:: What the task asks ::
Your task is to write out exactly the lines from the line containing "none -> orange round brick H8:I9 level 2" through the end of the records, inclusive at both ends.
(Data for review)
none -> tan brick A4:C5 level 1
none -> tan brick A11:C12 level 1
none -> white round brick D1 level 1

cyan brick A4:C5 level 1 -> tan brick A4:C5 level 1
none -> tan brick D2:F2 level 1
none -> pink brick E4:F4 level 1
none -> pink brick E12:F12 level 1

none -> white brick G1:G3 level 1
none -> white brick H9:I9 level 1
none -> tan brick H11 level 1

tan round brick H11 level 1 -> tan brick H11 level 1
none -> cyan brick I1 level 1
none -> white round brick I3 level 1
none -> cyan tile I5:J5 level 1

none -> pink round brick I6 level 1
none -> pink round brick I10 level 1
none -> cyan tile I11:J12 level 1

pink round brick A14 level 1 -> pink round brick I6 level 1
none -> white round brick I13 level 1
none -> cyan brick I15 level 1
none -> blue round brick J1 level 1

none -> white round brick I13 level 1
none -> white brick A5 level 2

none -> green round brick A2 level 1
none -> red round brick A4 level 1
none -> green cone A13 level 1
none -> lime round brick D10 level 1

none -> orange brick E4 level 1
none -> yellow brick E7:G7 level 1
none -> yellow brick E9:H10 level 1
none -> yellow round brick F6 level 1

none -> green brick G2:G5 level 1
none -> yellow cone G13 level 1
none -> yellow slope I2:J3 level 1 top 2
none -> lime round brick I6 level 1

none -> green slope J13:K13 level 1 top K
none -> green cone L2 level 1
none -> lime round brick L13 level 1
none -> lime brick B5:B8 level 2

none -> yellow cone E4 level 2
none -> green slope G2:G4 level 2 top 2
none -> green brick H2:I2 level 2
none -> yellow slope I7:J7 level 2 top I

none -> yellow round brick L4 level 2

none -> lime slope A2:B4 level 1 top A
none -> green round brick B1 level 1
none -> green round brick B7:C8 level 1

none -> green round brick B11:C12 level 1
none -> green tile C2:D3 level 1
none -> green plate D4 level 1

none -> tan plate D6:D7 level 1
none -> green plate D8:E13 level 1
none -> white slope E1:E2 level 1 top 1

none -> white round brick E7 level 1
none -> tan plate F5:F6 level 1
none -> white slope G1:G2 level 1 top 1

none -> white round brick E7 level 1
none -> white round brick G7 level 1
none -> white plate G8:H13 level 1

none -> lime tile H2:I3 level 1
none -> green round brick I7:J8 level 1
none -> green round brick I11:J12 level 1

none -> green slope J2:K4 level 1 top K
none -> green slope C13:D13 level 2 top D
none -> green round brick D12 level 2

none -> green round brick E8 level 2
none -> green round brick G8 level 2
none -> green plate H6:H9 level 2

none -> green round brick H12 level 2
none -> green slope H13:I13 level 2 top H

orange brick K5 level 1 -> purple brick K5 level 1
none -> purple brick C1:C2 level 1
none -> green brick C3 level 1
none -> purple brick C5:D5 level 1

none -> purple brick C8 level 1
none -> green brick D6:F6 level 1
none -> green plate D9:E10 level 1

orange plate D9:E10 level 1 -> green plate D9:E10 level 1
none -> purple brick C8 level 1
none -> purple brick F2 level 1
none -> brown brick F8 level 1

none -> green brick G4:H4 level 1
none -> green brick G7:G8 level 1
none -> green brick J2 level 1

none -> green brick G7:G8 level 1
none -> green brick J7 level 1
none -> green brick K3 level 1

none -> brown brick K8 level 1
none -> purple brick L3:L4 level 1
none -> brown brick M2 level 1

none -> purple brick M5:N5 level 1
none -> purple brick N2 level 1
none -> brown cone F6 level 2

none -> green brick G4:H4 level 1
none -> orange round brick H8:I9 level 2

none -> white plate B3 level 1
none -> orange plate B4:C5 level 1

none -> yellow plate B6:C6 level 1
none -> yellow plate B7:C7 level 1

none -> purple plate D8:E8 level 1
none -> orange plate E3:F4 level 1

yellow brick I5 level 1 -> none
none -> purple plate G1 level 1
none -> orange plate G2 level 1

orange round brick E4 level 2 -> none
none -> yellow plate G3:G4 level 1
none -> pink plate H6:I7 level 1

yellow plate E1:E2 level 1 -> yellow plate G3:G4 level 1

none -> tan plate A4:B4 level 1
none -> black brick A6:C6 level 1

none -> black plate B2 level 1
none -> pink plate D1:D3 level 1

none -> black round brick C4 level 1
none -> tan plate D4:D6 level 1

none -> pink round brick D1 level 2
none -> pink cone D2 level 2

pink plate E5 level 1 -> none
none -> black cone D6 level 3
(End Data for review)
:: Response ::
none -> orange round brick H8:I9 level 2

none -> white plate B3 level 1
none -> orange plate B4:C5 level 1

none -> yellow plate B6:C6 level 1
none -> yellow plate B7:C7 level 1

none -> purple plate D8:E8 level 1
none -> orange plate E3:F4 level 1

yellow brick I5 level 1 -> none
none -> purple plate G1 level 1
none -> orange plate G2 level 1

orange round brick E4 level 2 -> none
none -> yellow plate G3:G4 level 1
none -> pink plate H6:I7 level 1

yellow plate E1:E2 level 1 -> yellow plate G3:G4 level 1

none -> tan plate A4:B4 level 1
none -> black brick A6:C6 level 1

none -> black plate B2 level 1
none -> pink plate D1:D3 level 1

none -> black round brick C4 level 1
none -> tan plate D4:D6 level 1

none -> pink round brick D1 level 2
none -> pink cone D2 level 2

pink plate E5 level 1 -> none
none -> black cone D6 level 3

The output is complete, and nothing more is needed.